Work task:
Return all of the following entries as written, but without the images.

Dataset extract:
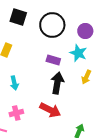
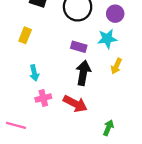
cyan star: (78, 53) -> (107, 39), turned -30
pink cross: (16, 113) -> (43, 98), moved

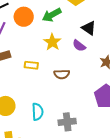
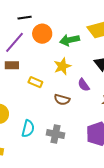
purple semicircle: (79, 46) -> (84, 85), moved
gray cross: (67, 122) -> (56, 134), moved

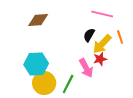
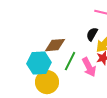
brown diamond: (38, 20) -> (55, 45), moved
green line: (68, 84) -> (70, 61), moved

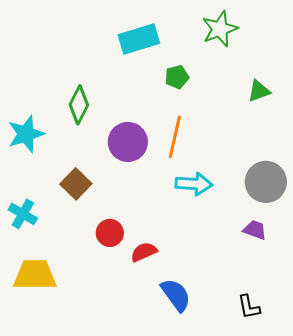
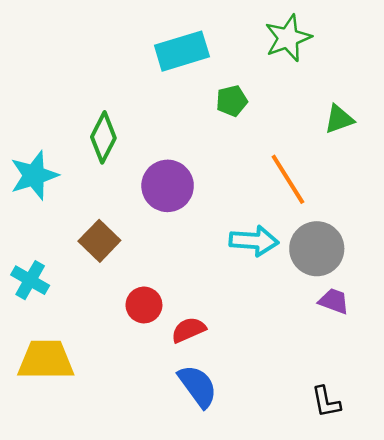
orange line: (175, 137) -> (288, 179), moved, turned -45
gray circle: (266, 182) -> (317, 249), moved
blue semicircle: (176, 295) -> (198, 386), moved

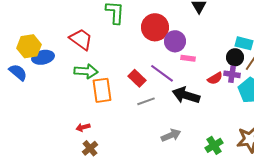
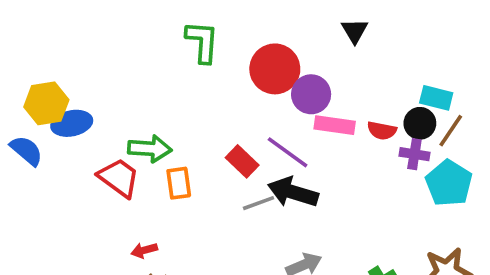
red trapezoid: (81, 39) -> (119, 178), moved
pink rectangle: (188, 58) -> (335, 125), size x1.5
red semicircle: (215, 78) -> (382, 131), moved, turned 42
orange rectangle: (102, 90) -> (179, 183), size x0.7
black arrow: (186, 95) -> (293, 192), moved

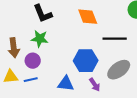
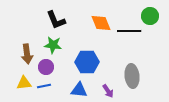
black line: (115, 39) -> (129, 31), moved
blue hexagon: (86, 61) -> (87, 62), moved
gray ellipse: (119, 70) -> (132, 76), turned -60

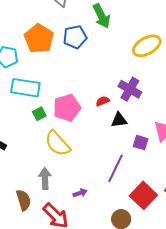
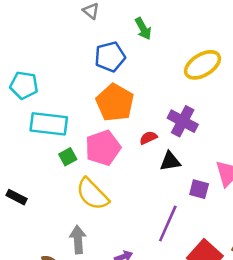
green arrow: (102, 16) -> (143, 29), size x0.7
orange pentagon: (39, 39) -> (115, 103), moved

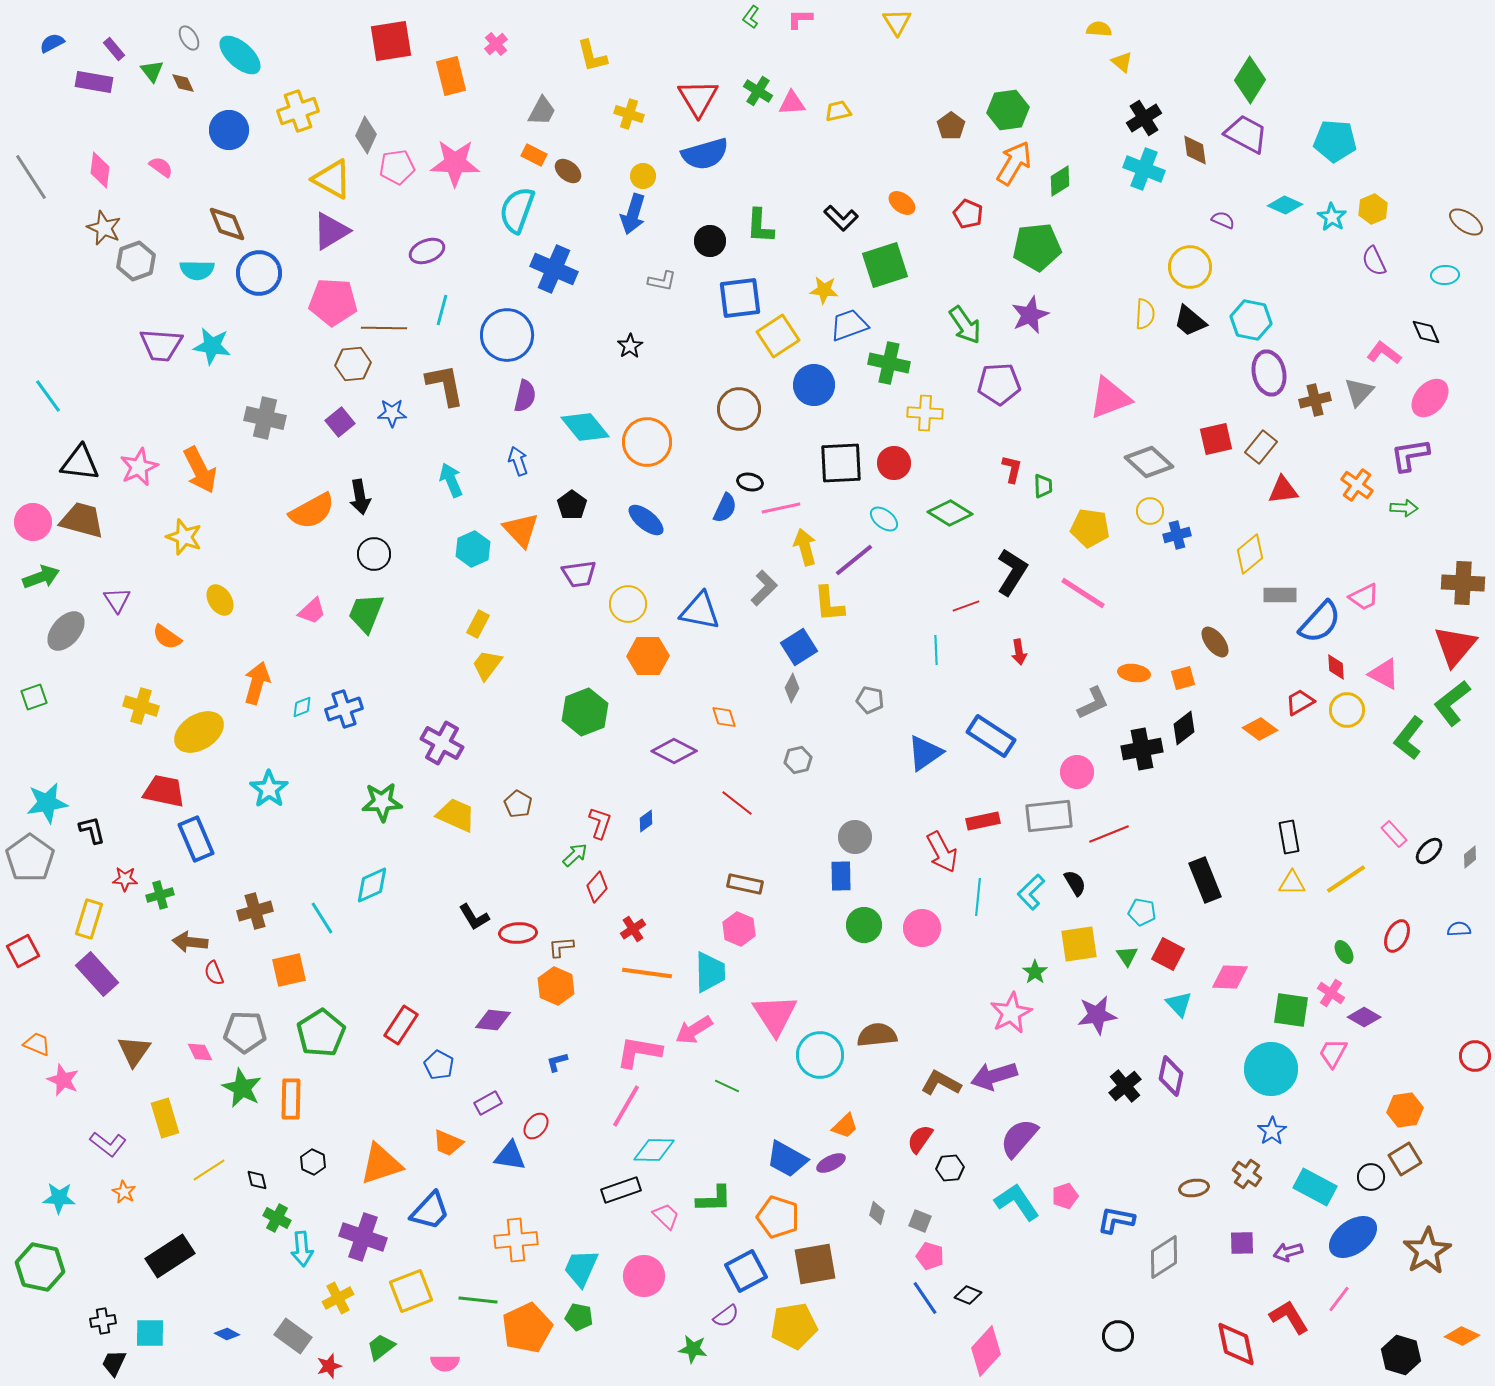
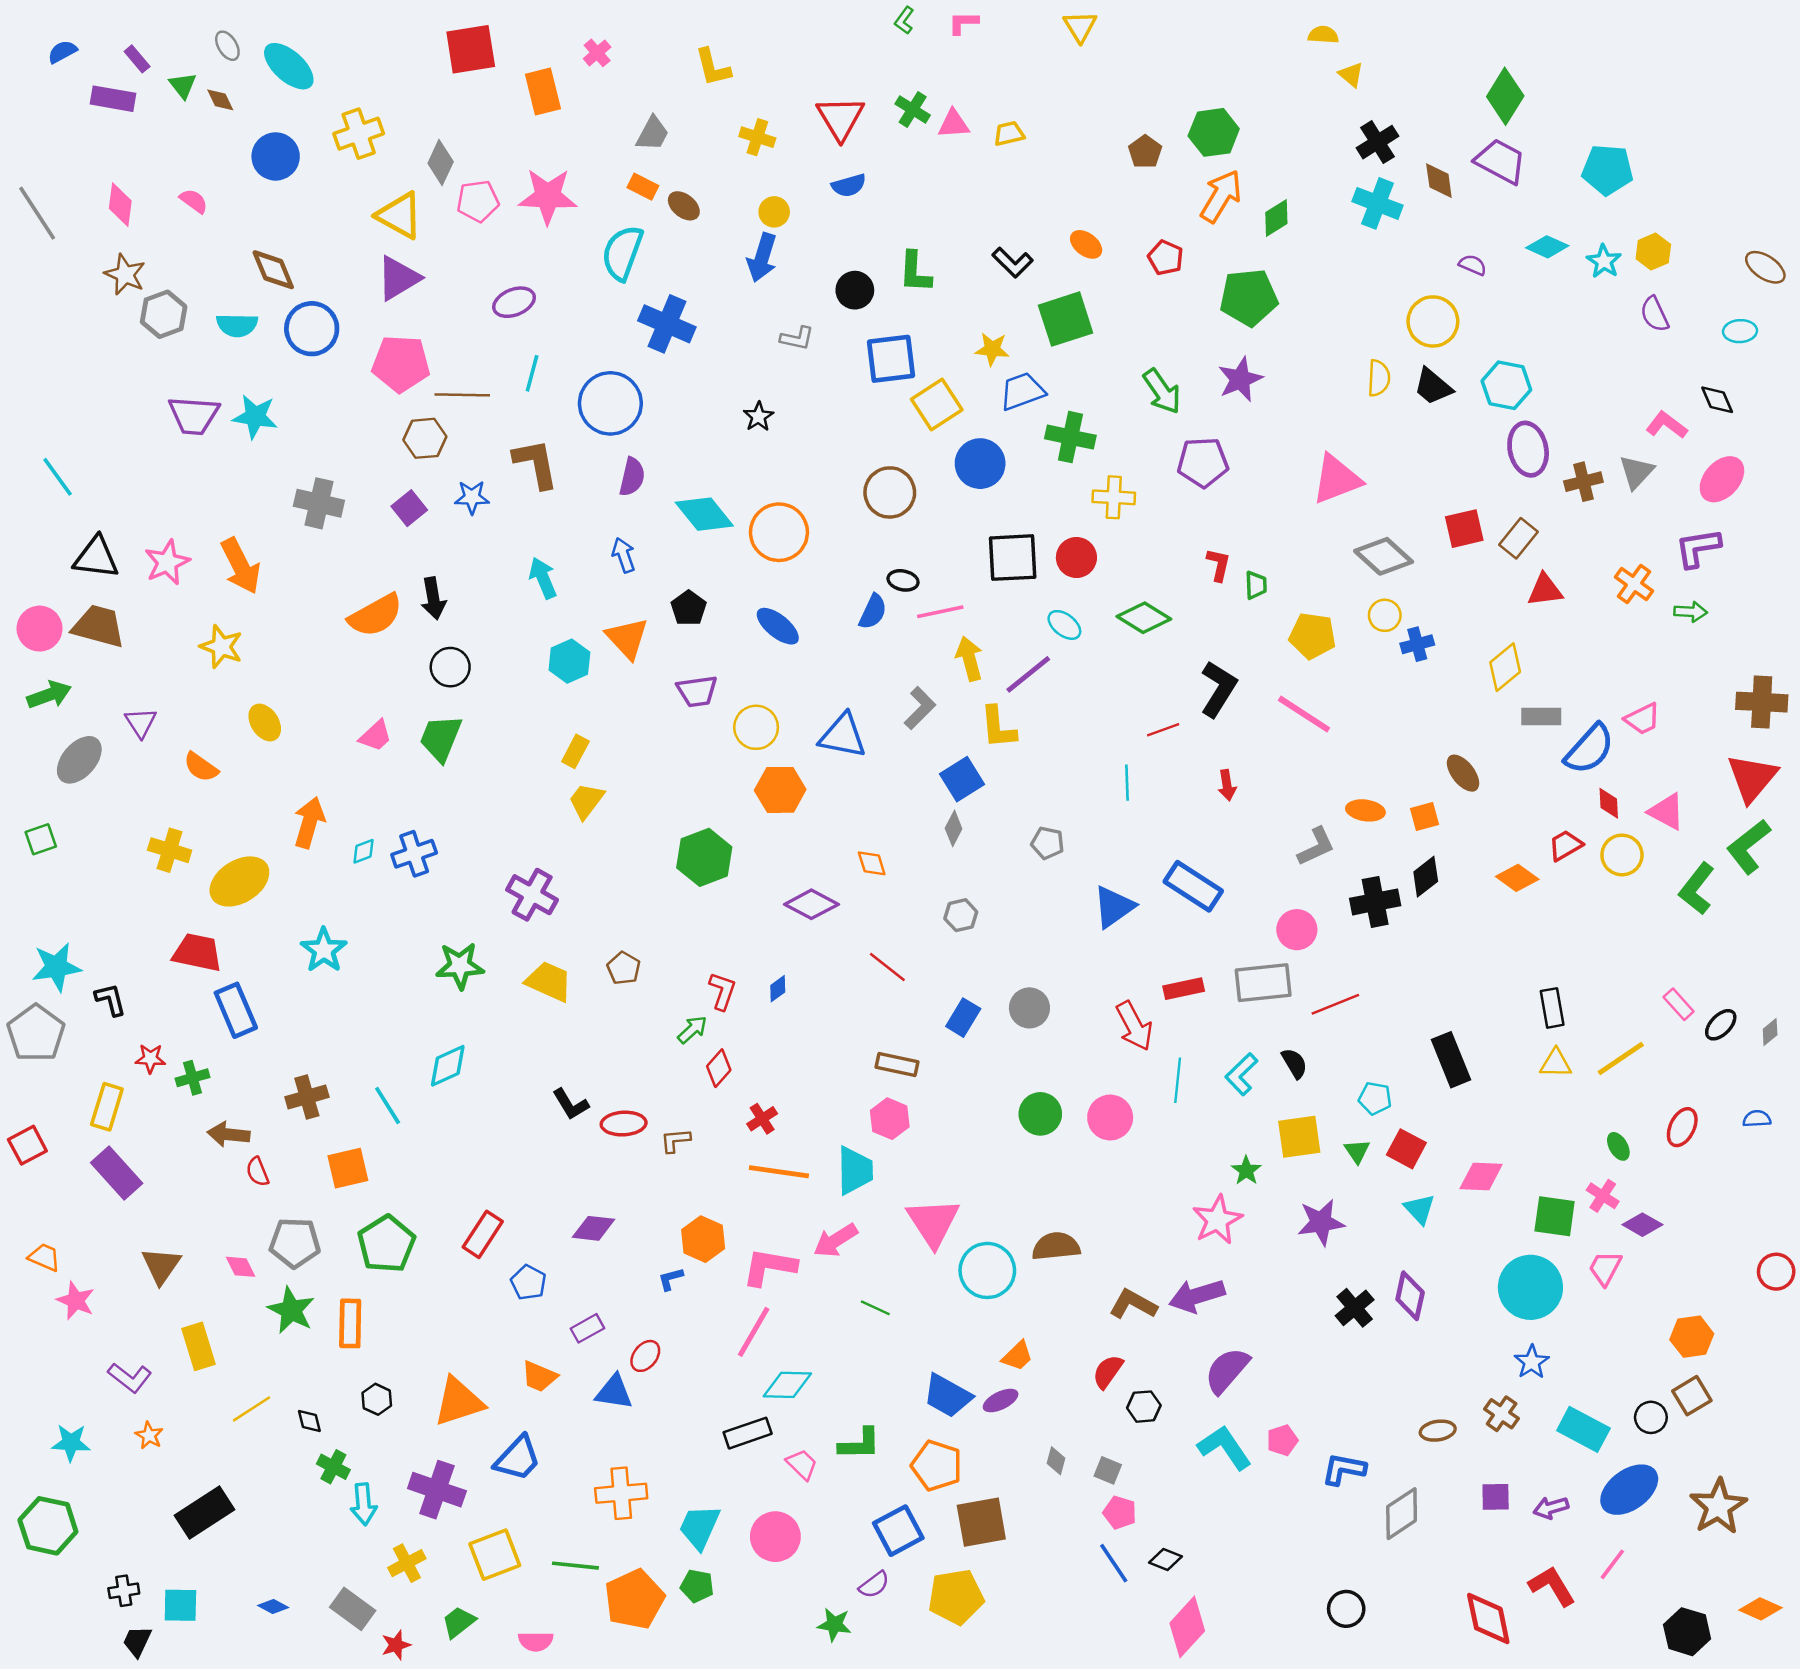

Answer space:
cyan star: (78, 53) -> (107, 39), turned -30
pink cross: (16, 113) -> (43, 98), moved

purple semicircle: (79, 46) -> (84, 85), moved
gray cross: (67, 122) -> (56, 134), moved

brown diamond: (38, 20) -> (55, 45), moved
green line: (68, 84) -> (70, 61), moved

orange line: (175, 137) -> (288, 179), moved, turned -45
gray circle: (266, 182) -> (317, 249), moved
blue semicircle: (176, 295) -> (198, 386), moved

red trapezoid: (81, 39) -> (119, 178), moved
pink rectangle: (188, 58) -> (335, 125), size x1.5
red semicircle: (215, 78) -> (382, 131), moved, turned 42
orange rectangle: (102, 90) -> (179, 183), size x0.7
black arrow: (186, 95) -> (293, 192), moved

black line: (115, 39) -> (129, 31), moved
blue hexagon: (86, 61) -> (87, 62), moved
gray ellipse: (119, 70) -> (132, 76), turned -60

green arrow: (102, 16) -> (143, 29), size x0.7
orange pentagon: (39, 39) -> (115, 103), moved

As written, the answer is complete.